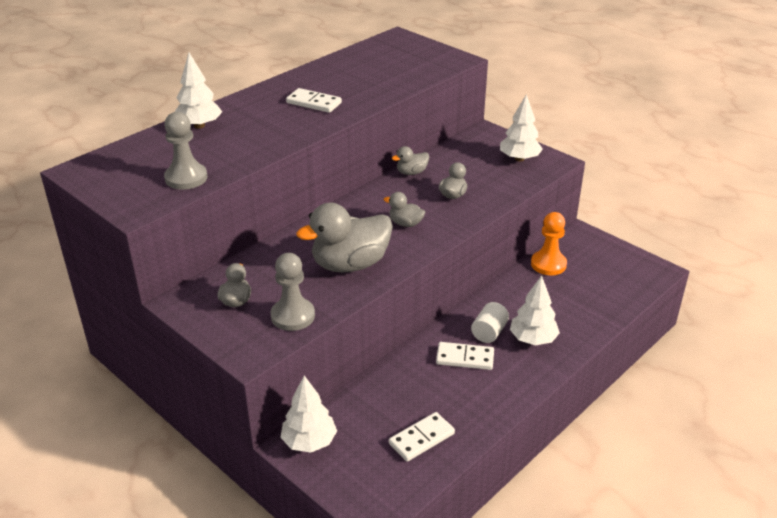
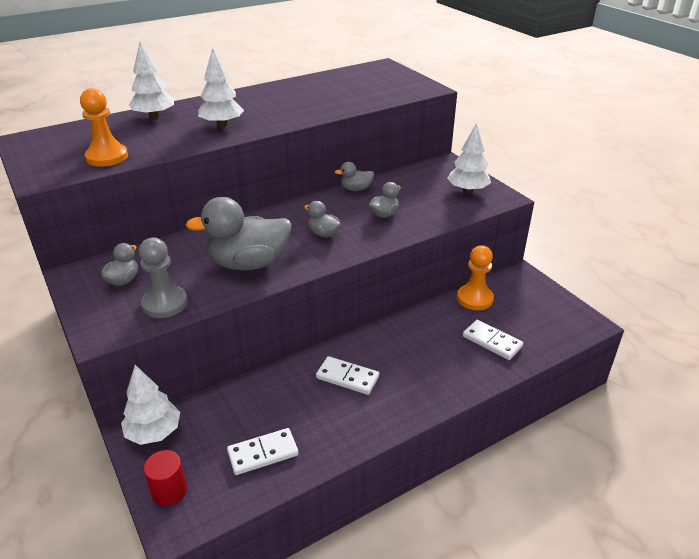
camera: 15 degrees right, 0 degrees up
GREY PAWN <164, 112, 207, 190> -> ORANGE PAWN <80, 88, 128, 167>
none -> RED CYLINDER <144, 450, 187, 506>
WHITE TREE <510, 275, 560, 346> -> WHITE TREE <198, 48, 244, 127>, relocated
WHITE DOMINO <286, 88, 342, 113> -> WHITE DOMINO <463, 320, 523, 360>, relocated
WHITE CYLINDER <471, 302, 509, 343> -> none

======

### INSTRUCTIONS FOR THE TASK:
Here, the lines to copy run from the one containing "none -> RED CYLINDER <144, 450, 187, 506>" to the final line of the listing; copy them exactly and nothing else.

### RESULT OF THIS EXERCISE:
none -> RED CYLINDER <144, 450, 187, 506>
WHITE TREE <510, 275, 560, 346> -> WHITE TREE <198, 48, 244, 127>, relocated
WHITE DOMINO <286, 88, 342, 113> -> WHITE DOMINO <463, 320, 523, 360>, relocated
WHITE CYLINDER <471, 302, 509, 343> -> none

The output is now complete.